▼▼▼
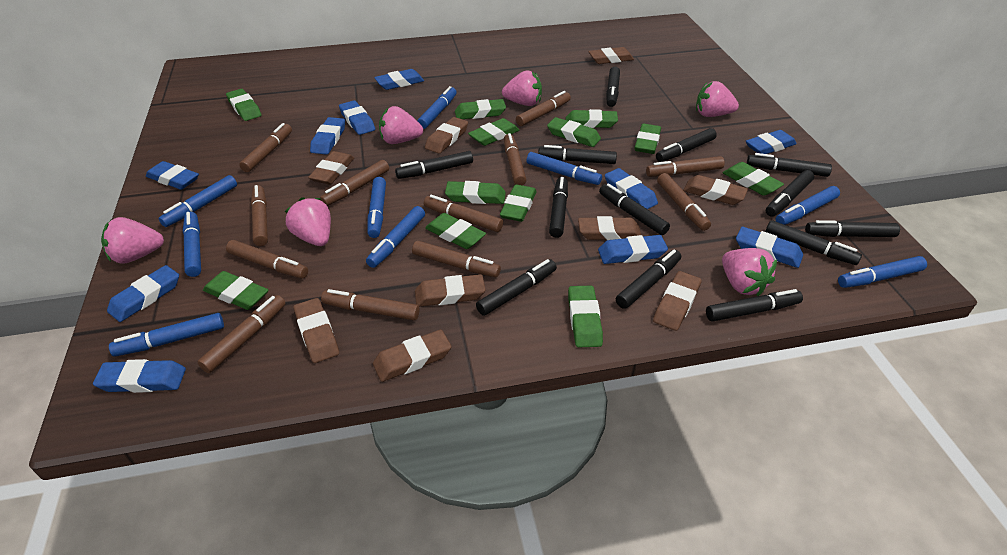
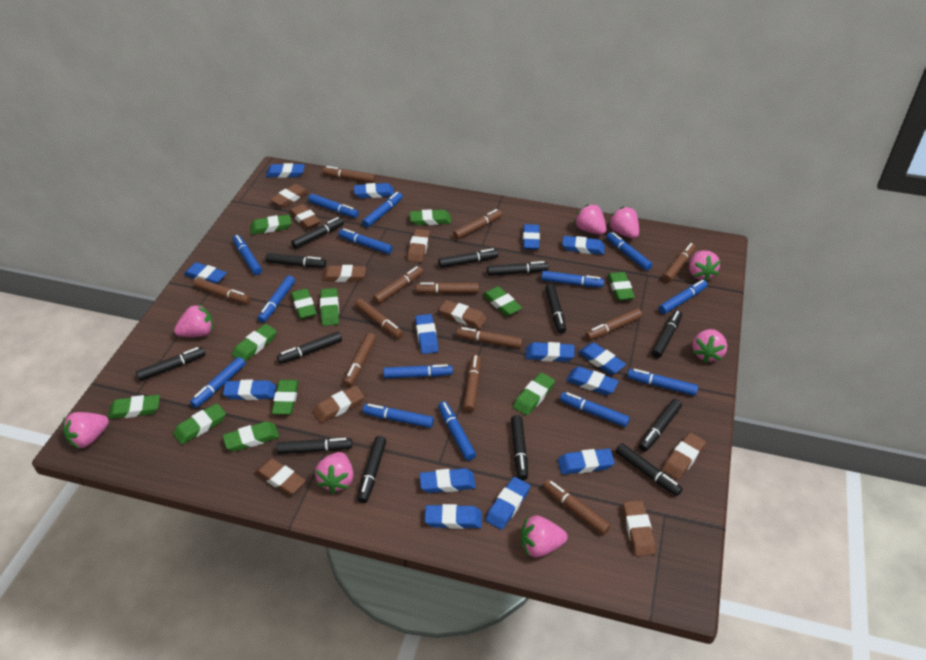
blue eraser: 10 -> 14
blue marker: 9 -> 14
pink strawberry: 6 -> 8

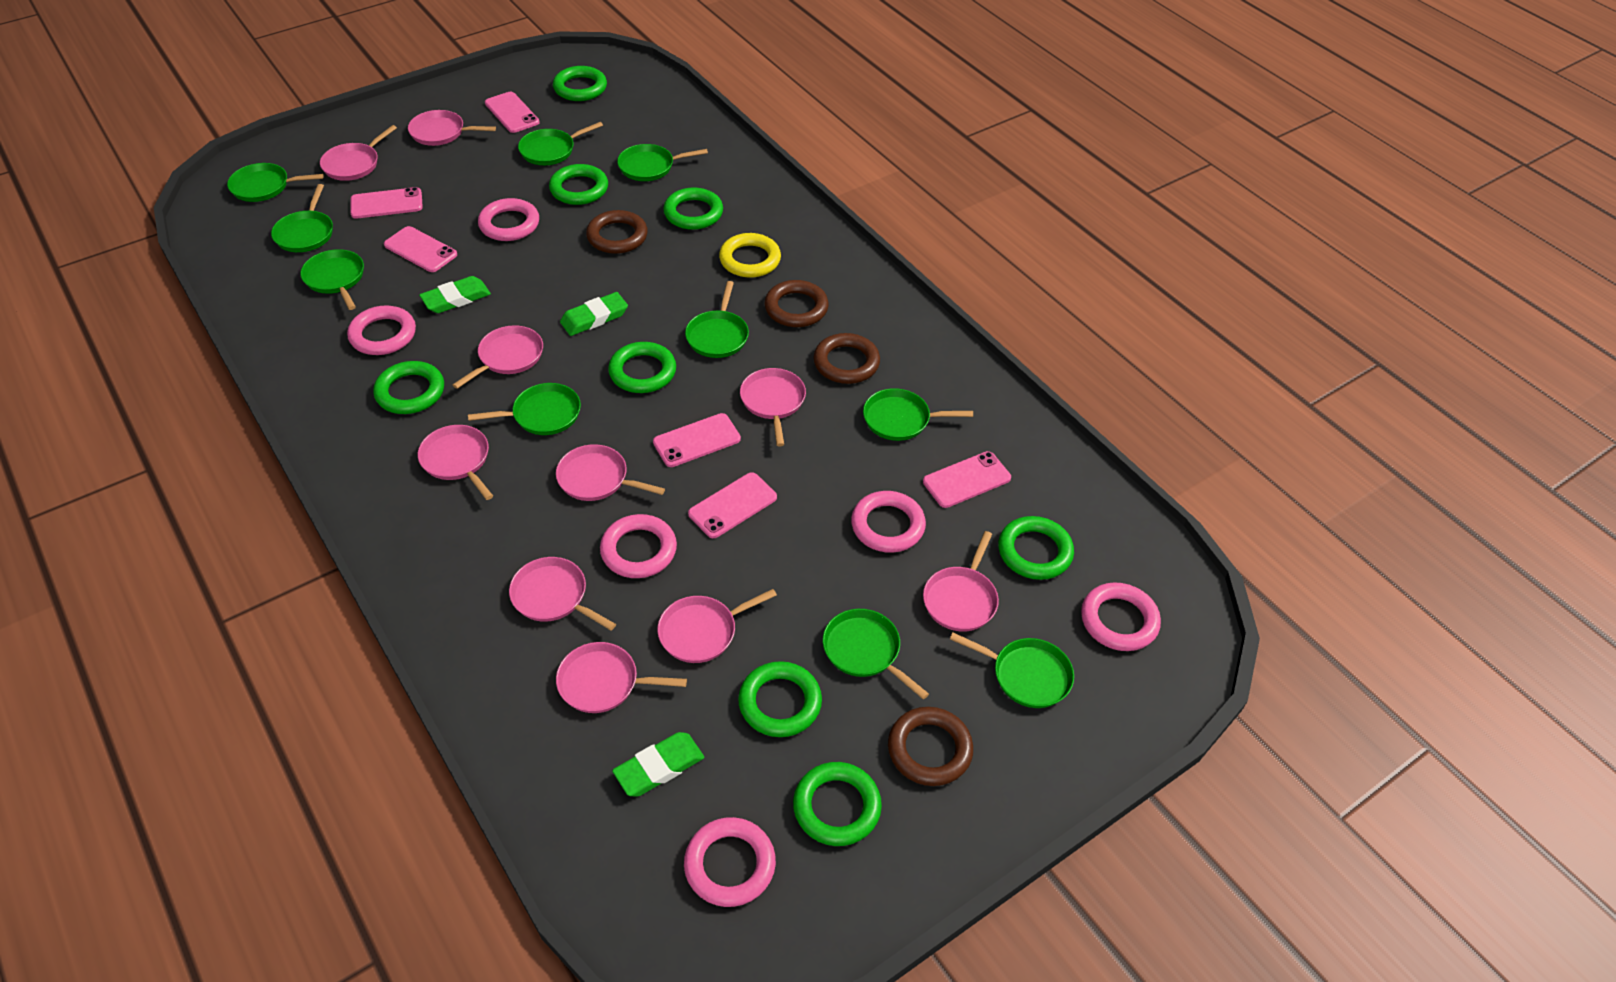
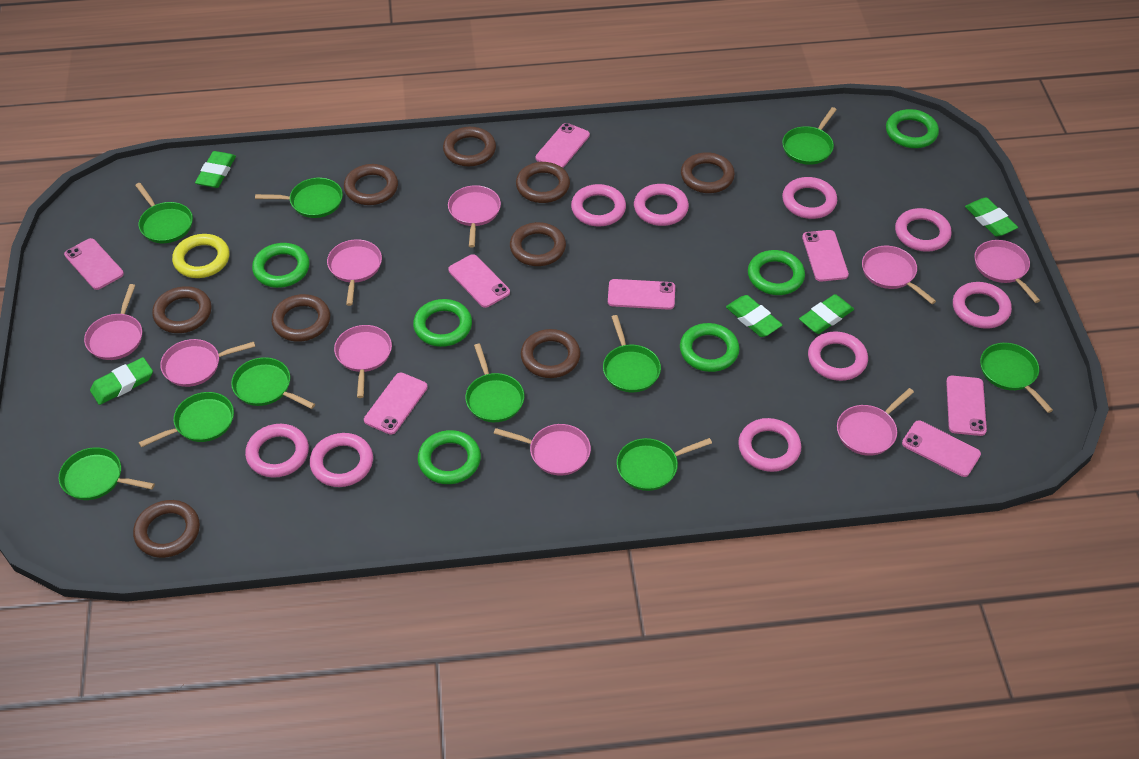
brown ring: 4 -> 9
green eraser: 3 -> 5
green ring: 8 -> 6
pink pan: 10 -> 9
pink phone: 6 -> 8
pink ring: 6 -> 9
▲▲▲
■ **TASK DETAILS**
Find every line above where the word "pink" occurs, and copy that line.

■ **TASK SOLUTION**
pink strawberry: 6 -> 8
pink pan: 10 -> 9
pink phone: 6 -> 8
pink ring: 6 -> 9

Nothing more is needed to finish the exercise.